▶ **THE TASK**
Without including any images, set down the records below exactly.

▶ **SUPPLIED DATA**
· · · ·
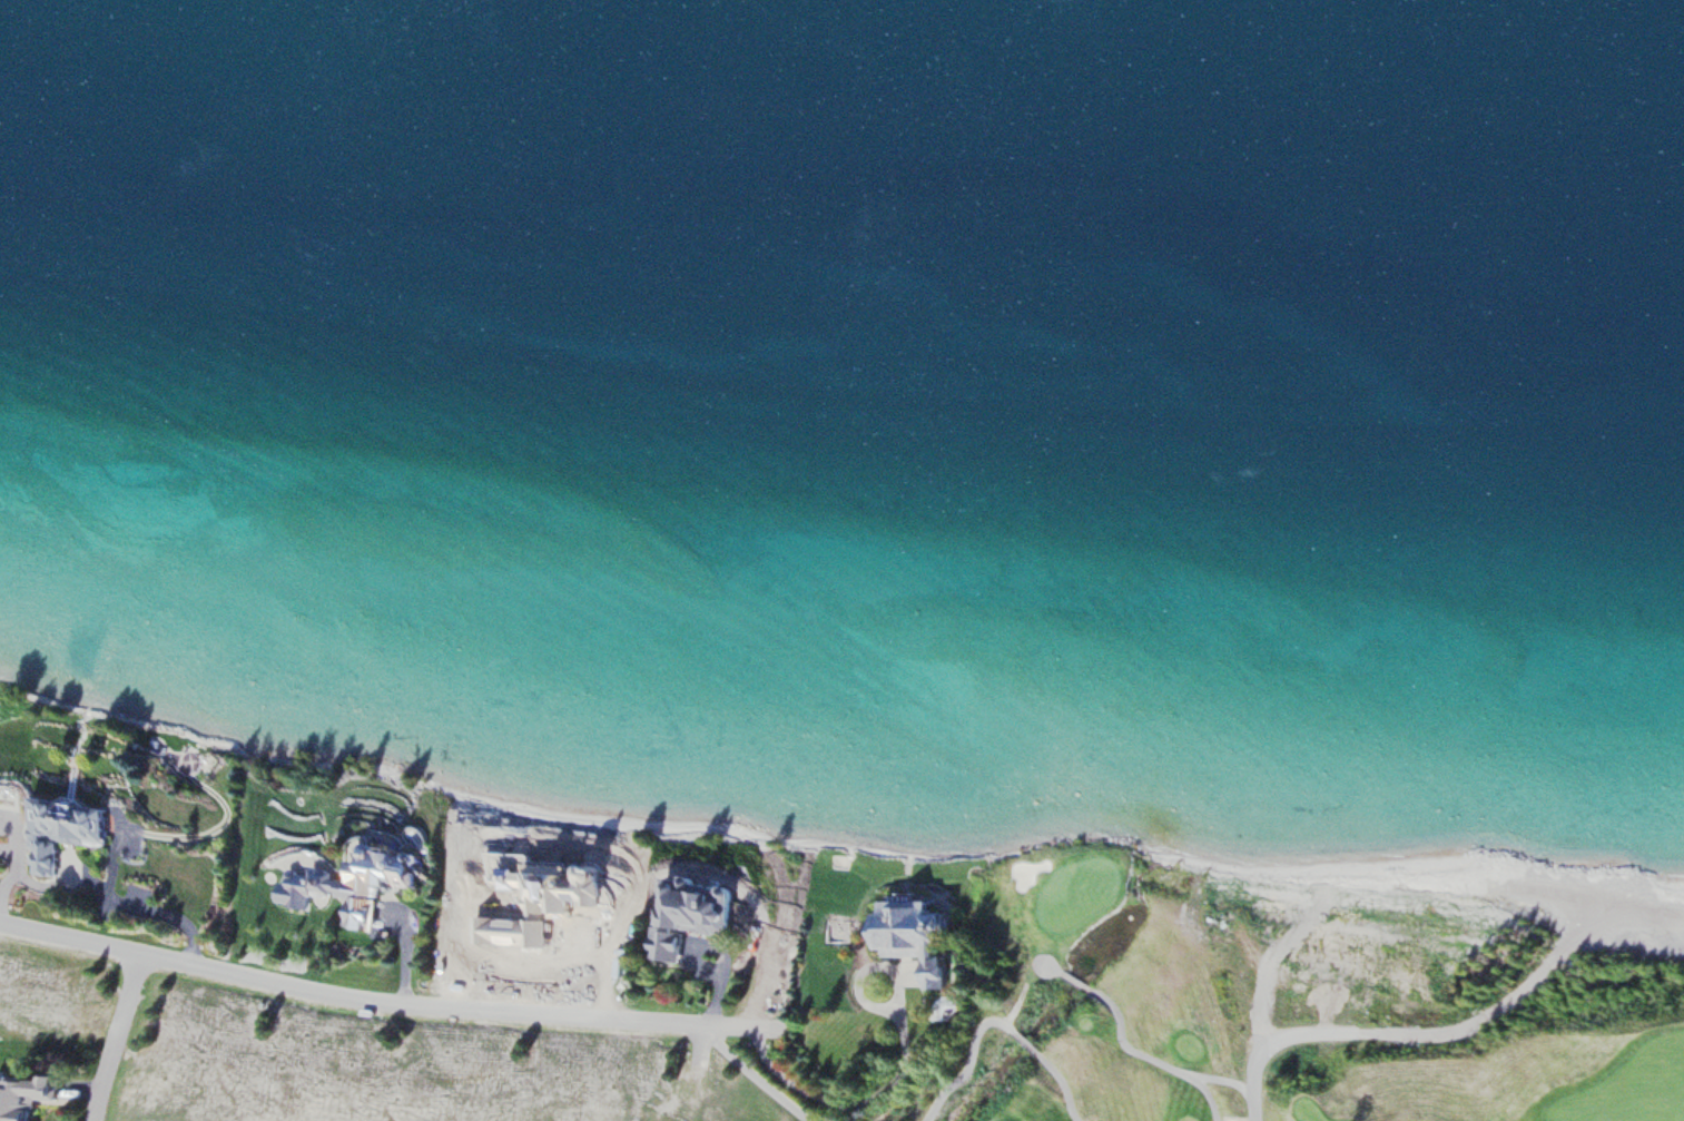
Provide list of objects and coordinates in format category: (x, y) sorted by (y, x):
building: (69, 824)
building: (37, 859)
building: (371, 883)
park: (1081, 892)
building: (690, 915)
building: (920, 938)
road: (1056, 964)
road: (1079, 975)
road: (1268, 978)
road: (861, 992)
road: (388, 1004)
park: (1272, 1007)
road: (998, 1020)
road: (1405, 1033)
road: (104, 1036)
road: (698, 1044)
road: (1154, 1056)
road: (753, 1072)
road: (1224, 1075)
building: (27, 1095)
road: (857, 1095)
· · · ·
▶ **SOLUTION TO THIS TASK**
Provide list of objects and coordinates in format category: (x, y) sorted by (y, x):
building: (69, 824)
building: (37, 859)
building: (371, 883)
park: (1081, 892)
building: (690, 915)
building: (920, 938)
road: (1056, 964)
road: (1079, 975)
road: (1268, 978)
road: (861, 992)
road: (388, 1004)
park: (1272, 1007)
road: (998, 1020)
road: (1405, 1033)
road: (104, 1036)
road: (698, 1044)
road: (1154, 1056)
road: (753, 1072)
road: (1224, 1075)
building: (27, 1095)
road: (857, 1095)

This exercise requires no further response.